**WHAT IS BEING ASKED**
Report all lines of the records that contain "moved".

**TASK INPUTS**
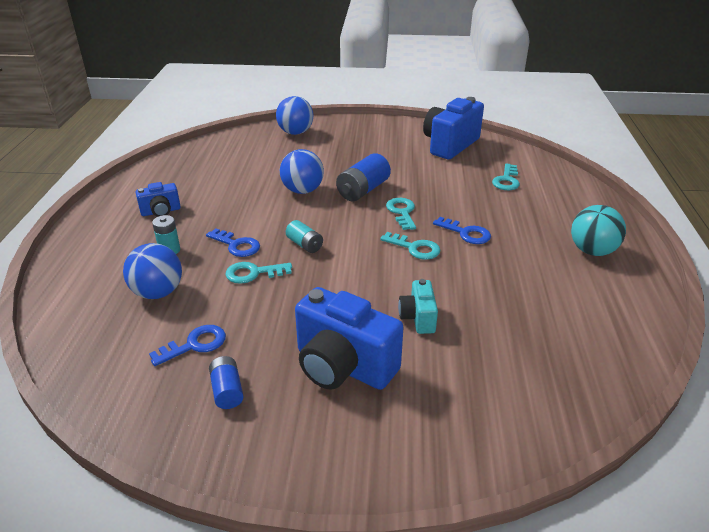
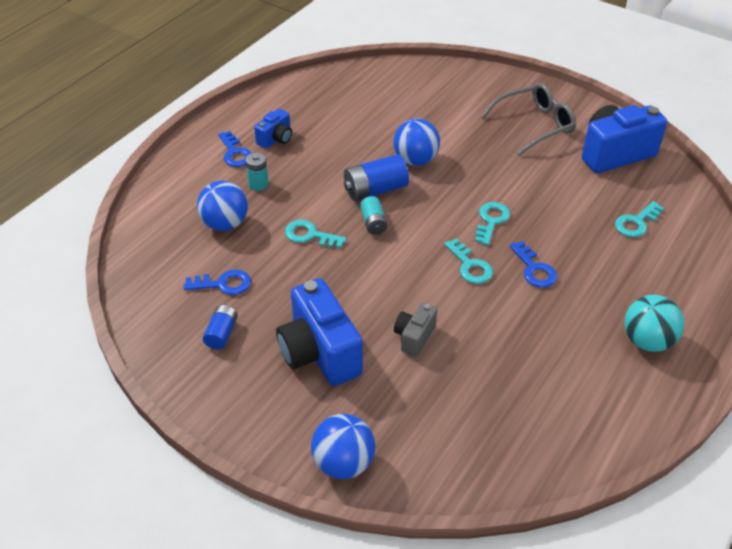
camera: 30 degrees right, 10 degrees up
blue camera [135,182,181,217] -> blue camera turned 60 degrees counterclockwise [254,109,292,149]
blue key [206,229,260,257] -> blue key moved to [218,131,251,167]
blue ball [276,96,313,135] -> blue ball moved to [311,414,375,479]
blue battery [336,153,391,201] -> blue battery moved to [344,154,409,201]
turquoise camera [398,279,438,334] -> grey camera [394,303,437,357]
none -> grey glasses [481,83,576,156]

**RESULT BELOW**
blue key [206,229,260,257] -> blue key moved to [218,131,251,167]
blue ball [276,96,313,135] -> blue ball moved to [311,414,375,479]
blue battery [336,153,391,201] -> blue battery moved to [344,154,409,201]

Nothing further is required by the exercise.